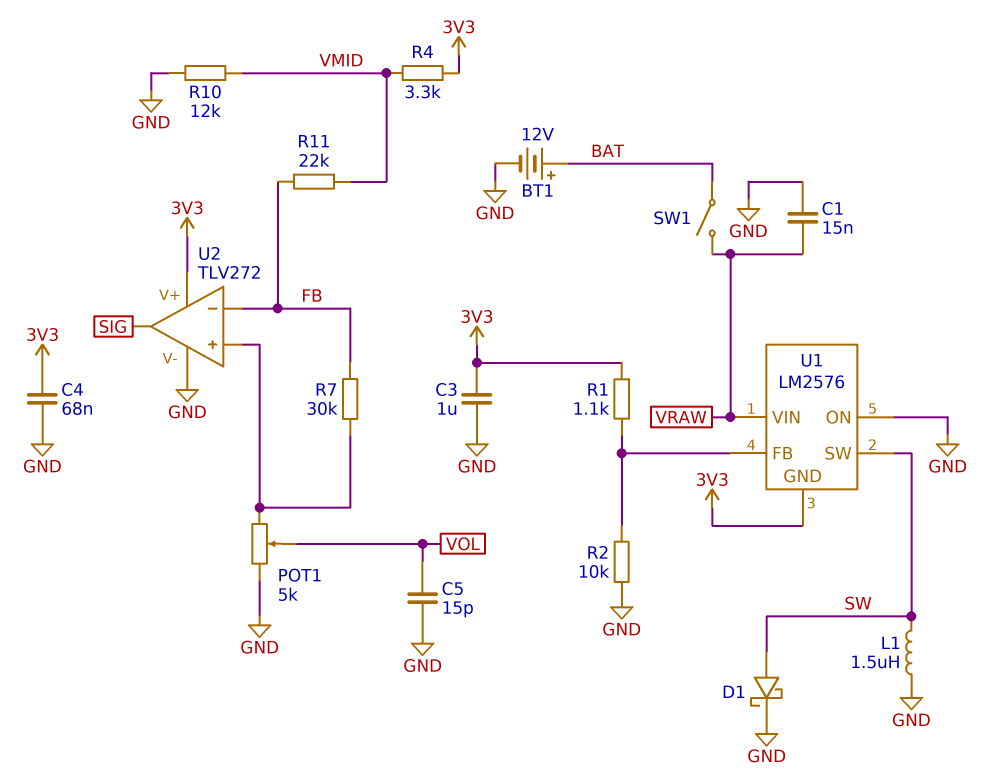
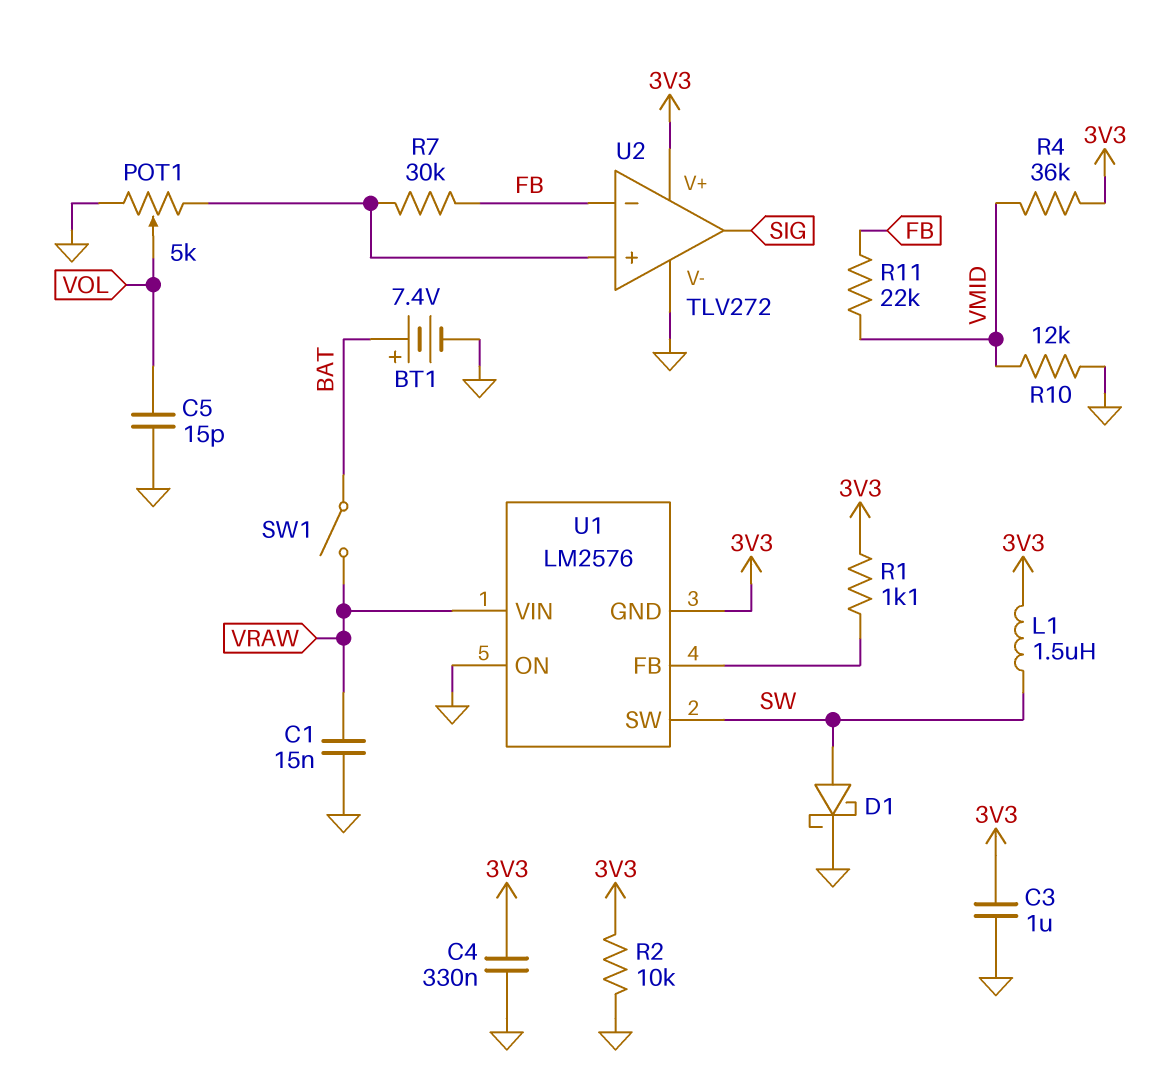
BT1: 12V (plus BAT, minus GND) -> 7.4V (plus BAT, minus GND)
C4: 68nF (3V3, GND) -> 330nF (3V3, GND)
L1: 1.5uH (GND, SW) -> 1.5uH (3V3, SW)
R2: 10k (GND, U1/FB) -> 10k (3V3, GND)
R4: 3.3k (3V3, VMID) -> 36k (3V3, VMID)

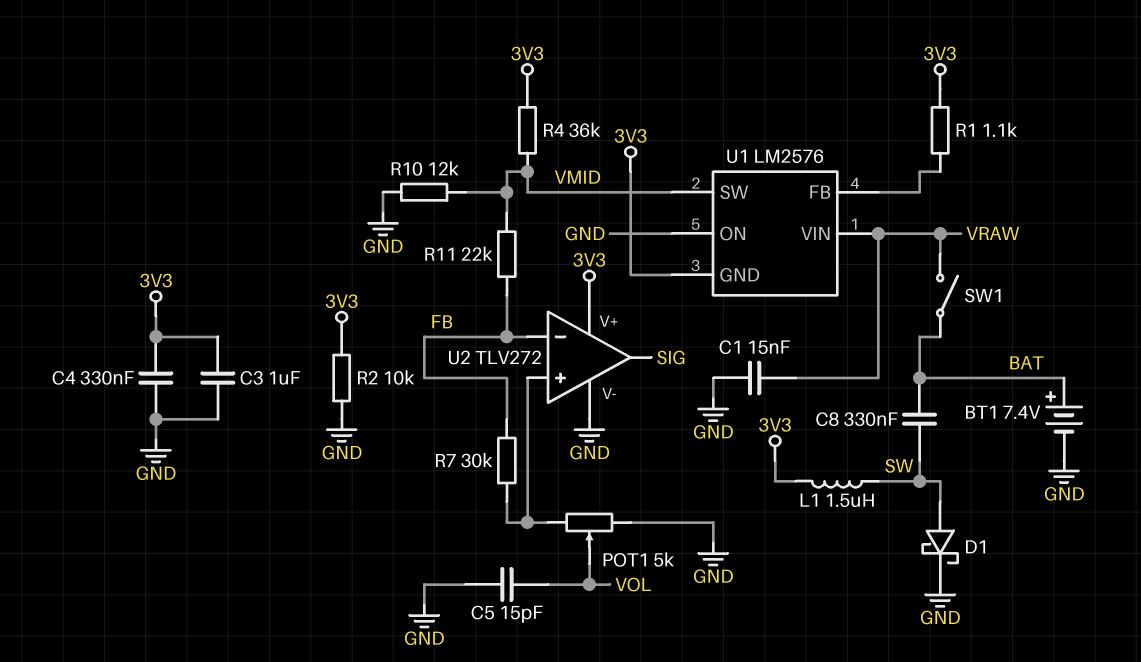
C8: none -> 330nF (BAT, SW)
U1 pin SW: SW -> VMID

#### Aim of the exercise:
The listing above is to be set down word for word, without its images.

#### Exercise answer:
BT1: 12V (plus BAT, minus GND) -> 7.4V (plus BAT, minus GND)
C4: 68nF (3V3, GND) -> 330nF (3V3, GND)
L1: 1.5uH (GND, SW) -> 1.5uH (3V3, SW)
R2: 10k (GND, U1/FB) -> 10k (3V3, GND)
R4: 3.3k (3V3, VMID) -> 36k (3V3, VMID)

C8: none -> 330nF (BAT, SW)
U1 pin SW: SW -> VMID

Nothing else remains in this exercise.